EXTRACTED INFORMATION
◇ ◇ ◇

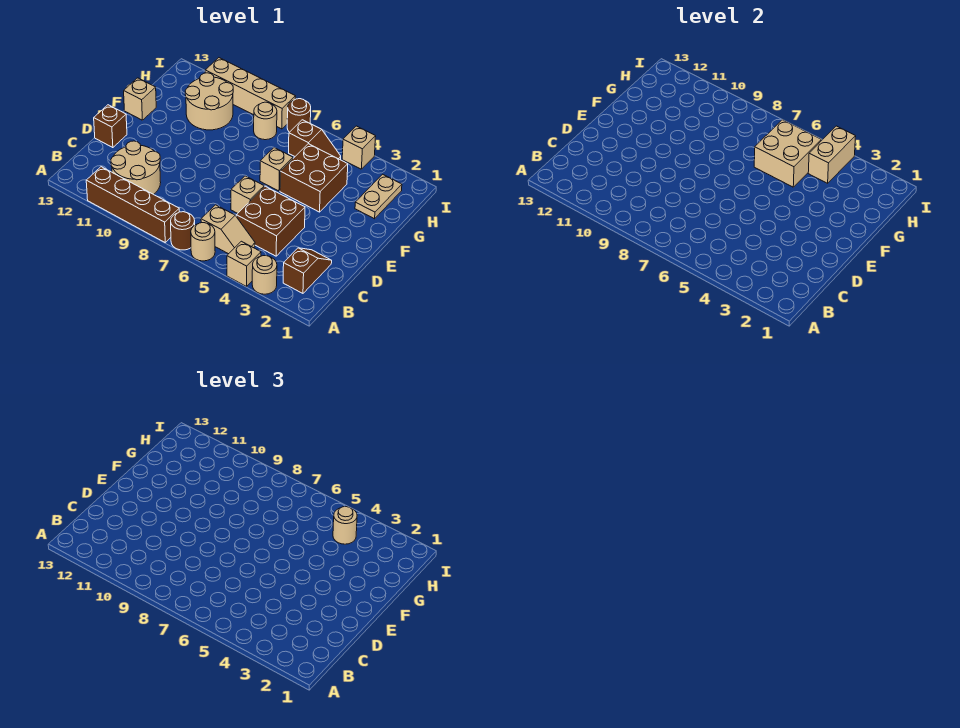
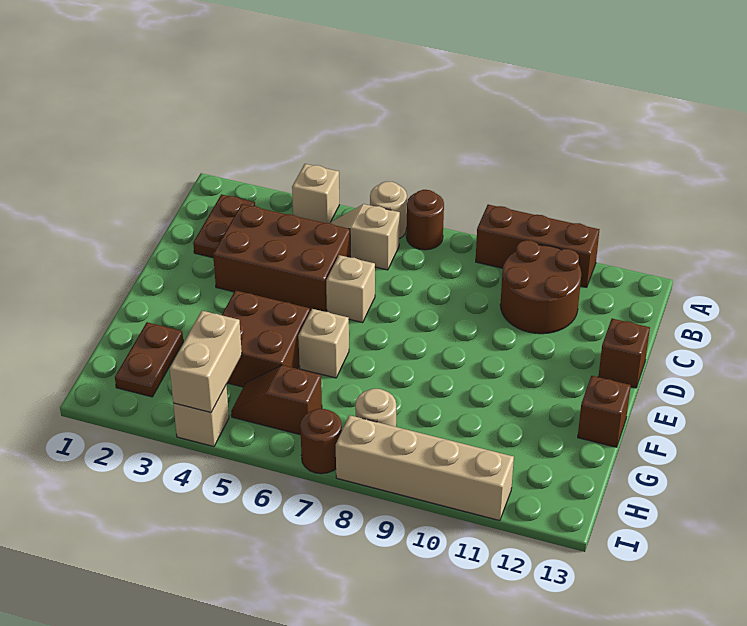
tan round brick A3 level 1 -> none
brown brick A8:A11 level 1 -> brown brick A9:A11 level 1
brown slope B2:C2 level 1 top B -> brown plate B2:C2 level 1
tan round brick B10:C11 level 1 -> brown round brick B10:C11 level 1
brown brick C4:D5 level 1 -> brown brick C3:D5 level 1
tan brick F13 level 1 -> brown brick F13 level 1
tan plate G2:H2 level 1 -> brown plate G2:H2 level 1
tan brick G5:H6 level 2 -> none
tan round brick G10:H11 level 1 -> none
tan round brick H4 level 3 -> none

◇ ◇ ◇

Word for word, give the listing above again, but drop any pictures.

tan round brick A3 level 1 -> none
brown brick A8:A11 level 1 -> brown brick A9:A11 level 1
brown slope B2:C2 level 1 top B -> brown plate B2:C2 level 1
tan round brick B10:C11 level 1 -> brown round brick B10:C11 level 1
brown brick C4:D5 level 1 -> brown brick C3:D5 level 1
tan brick F13 level 1 -> brown brick F13 level 1
tan plate G2:H2 level 1 -> brown plate G2:H2 level 1
tan brick G5:H6 level 2 -> none
tan round brick G10:H11 level 1 -> none
tan round brick H4 level 3 -> none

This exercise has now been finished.